▸ Your assignment
Can you pull out each line of the data below that includes the word "blue"?

(Extracted data entries)
=== Begin Enclosure ===

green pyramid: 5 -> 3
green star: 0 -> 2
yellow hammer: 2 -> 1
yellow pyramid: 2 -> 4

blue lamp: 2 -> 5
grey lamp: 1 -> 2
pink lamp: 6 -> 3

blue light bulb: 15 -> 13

=== End Enclosure ===
=== Begin Enclosure ===

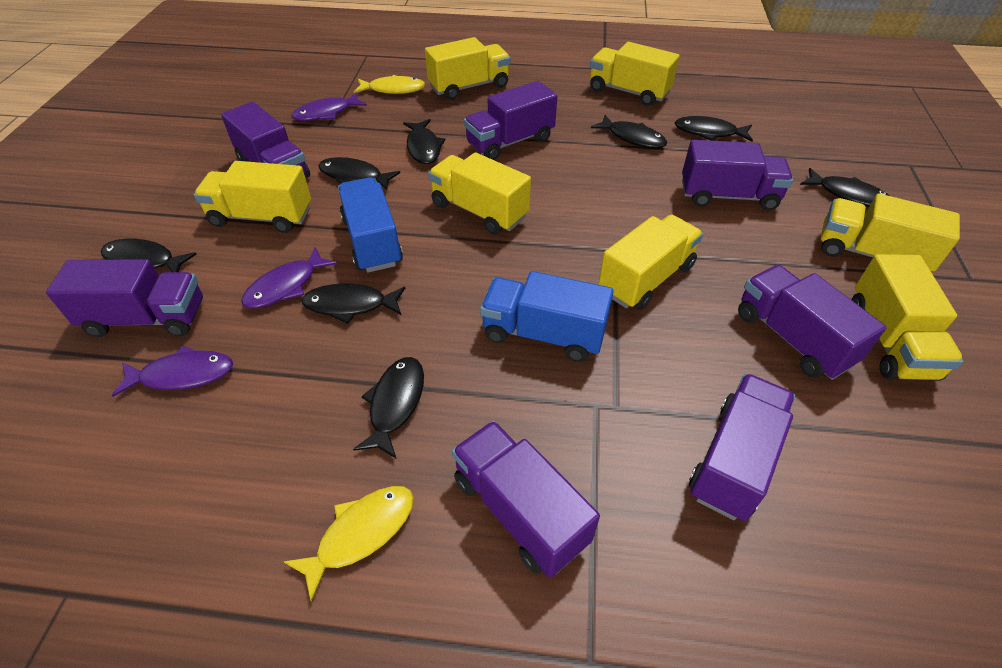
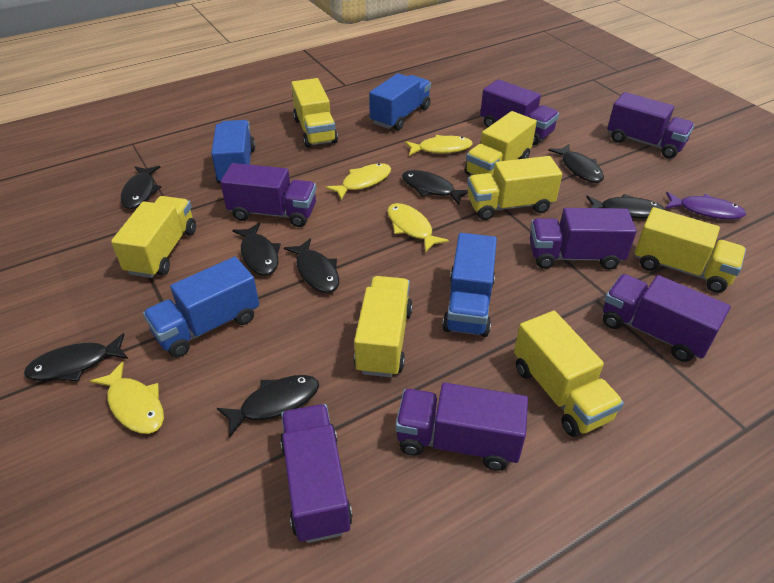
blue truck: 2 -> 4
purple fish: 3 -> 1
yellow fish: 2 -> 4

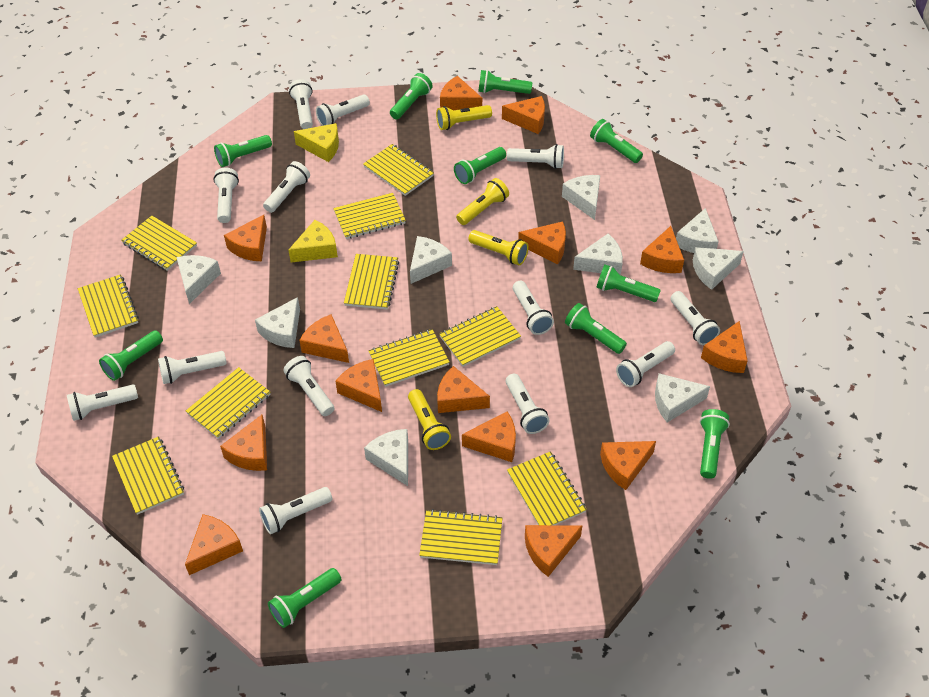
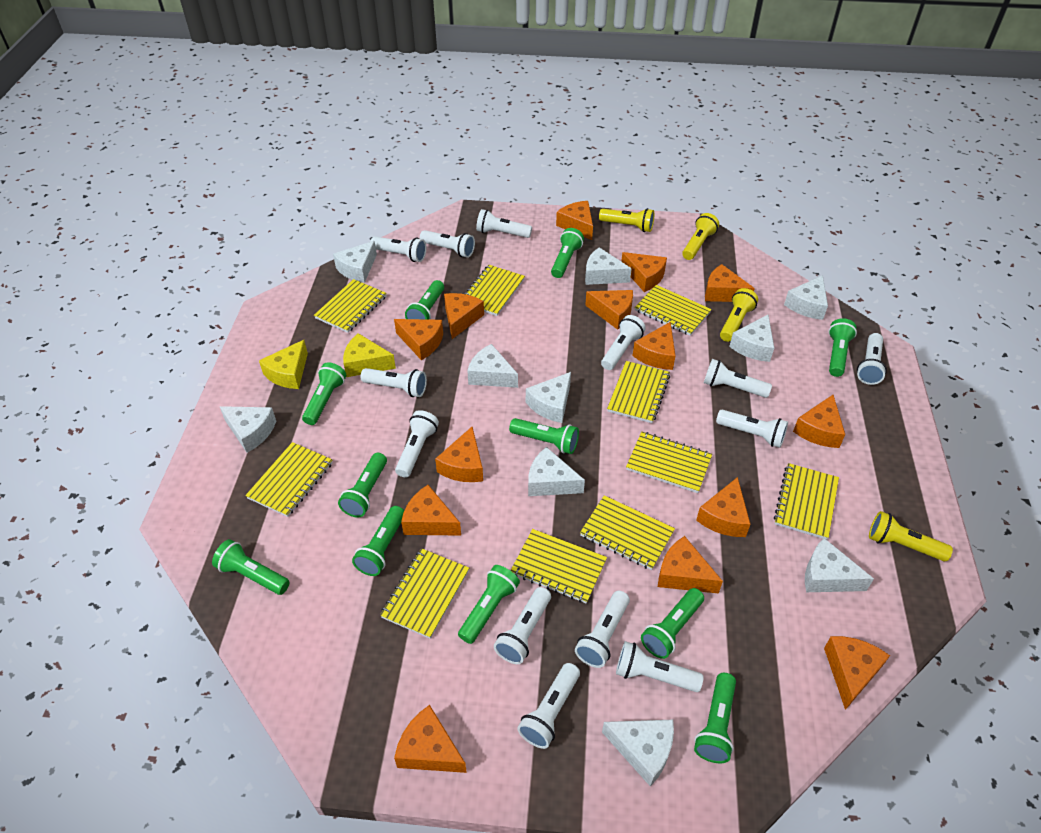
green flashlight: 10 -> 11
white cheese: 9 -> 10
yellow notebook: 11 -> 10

=== End Enclosure ===

▸ Output of the exercise
blue lamp: 2 -> 5
blue light bulb: 15 -> 13
blue truck: 2 -> 4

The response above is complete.